The exercise: Count how many lines of the material contain the string "shortInstrumentName", matching case exactly, and reply with the number alone.

— Start Data listing —

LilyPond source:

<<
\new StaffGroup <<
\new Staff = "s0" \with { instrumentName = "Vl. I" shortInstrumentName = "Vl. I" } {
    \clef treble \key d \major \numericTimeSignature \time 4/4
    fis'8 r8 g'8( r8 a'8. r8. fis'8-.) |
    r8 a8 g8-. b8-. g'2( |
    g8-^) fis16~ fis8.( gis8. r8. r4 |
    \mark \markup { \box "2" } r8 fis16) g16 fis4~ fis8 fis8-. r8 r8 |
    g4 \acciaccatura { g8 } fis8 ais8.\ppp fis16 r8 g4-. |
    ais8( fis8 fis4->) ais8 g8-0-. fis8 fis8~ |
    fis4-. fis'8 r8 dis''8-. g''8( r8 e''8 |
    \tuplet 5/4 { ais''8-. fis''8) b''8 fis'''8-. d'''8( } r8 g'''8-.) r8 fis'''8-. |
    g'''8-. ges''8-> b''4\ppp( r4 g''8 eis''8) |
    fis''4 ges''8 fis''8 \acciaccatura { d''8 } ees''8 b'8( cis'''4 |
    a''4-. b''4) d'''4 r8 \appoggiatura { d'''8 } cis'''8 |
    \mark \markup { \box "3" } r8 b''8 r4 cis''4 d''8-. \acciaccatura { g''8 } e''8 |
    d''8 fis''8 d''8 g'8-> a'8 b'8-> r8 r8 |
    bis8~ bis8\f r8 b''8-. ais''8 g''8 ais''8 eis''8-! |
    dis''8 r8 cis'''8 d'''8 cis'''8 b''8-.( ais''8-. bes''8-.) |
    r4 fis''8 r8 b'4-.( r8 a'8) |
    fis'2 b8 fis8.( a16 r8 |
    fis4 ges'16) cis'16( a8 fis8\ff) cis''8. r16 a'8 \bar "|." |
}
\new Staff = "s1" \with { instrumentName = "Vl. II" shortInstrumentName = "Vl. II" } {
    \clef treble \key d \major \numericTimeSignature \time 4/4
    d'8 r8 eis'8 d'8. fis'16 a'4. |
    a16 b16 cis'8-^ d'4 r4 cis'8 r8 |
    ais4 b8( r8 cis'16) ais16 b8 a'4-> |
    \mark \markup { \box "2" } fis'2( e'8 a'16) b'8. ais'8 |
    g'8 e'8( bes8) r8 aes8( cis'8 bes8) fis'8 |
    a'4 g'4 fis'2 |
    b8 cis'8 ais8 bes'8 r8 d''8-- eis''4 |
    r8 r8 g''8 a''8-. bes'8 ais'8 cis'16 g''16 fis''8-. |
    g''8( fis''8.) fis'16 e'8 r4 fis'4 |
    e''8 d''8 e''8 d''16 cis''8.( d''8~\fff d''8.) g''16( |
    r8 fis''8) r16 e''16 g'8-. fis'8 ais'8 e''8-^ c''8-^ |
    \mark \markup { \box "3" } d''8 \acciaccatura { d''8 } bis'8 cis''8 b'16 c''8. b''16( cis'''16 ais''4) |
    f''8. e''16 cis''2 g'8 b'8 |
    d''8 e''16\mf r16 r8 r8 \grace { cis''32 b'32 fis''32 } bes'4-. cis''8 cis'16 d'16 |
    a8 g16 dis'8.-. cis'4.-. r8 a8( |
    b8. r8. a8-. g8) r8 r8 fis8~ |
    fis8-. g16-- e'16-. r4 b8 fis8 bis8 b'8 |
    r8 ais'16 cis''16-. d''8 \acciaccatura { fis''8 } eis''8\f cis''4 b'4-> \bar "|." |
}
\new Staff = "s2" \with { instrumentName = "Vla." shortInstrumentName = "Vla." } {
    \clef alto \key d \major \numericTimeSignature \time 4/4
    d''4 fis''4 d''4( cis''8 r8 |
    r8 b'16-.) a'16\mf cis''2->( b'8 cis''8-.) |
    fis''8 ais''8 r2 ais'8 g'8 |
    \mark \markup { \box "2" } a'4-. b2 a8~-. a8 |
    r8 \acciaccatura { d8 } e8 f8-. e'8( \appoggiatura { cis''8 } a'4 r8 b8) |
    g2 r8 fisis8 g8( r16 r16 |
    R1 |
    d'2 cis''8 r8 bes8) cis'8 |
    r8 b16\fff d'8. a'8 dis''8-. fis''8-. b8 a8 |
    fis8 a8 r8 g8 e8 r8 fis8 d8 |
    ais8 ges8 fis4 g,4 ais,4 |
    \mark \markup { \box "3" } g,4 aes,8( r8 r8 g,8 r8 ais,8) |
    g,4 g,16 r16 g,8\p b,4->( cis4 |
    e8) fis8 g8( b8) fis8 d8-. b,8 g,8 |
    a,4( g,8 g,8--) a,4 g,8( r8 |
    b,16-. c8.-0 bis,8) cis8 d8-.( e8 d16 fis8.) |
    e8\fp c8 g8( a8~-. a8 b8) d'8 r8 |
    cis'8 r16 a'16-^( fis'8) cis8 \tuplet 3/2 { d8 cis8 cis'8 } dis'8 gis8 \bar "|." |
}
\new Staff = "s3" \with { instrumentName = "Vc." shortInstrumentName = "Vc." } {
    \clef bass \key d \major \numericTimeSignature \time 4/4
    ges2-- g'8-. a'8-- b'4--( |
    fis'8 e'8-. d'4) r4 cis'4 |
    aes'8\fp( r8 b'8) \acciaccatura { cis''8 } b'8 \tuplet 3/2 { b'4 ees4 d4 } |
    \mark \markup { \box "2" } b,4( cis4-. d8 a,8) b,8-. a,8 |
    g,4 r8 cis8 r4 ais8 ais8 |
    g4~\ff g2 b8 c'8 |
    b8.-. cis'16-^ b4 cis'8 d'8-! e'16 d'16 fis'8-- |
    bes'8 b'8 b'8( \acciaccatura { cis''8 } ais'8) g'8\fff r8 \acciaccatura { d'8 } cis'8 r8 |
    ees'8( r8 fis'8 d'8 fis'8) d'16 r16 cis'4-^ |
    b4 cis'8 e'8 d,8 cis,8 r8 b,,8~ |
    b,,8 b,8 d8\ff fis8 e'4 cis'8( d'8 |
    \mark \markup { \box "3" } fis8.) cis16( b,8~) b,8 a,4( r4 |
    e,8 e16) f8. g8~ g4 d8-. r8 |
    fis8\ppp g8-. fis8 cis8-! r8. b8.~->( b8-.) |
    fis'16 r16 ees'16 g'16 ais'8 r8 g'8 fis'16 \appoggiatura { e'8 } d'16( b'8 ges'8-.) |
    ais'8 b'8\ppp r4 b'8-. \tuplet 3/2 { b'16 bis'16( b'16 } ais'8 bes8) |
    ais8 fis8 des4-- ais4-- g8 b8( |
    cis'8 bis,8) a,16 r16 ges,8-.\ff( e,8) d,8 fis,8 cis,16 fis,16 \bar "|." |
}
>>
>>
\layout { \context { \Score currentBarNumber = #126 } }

— End Data listing —

The response: 4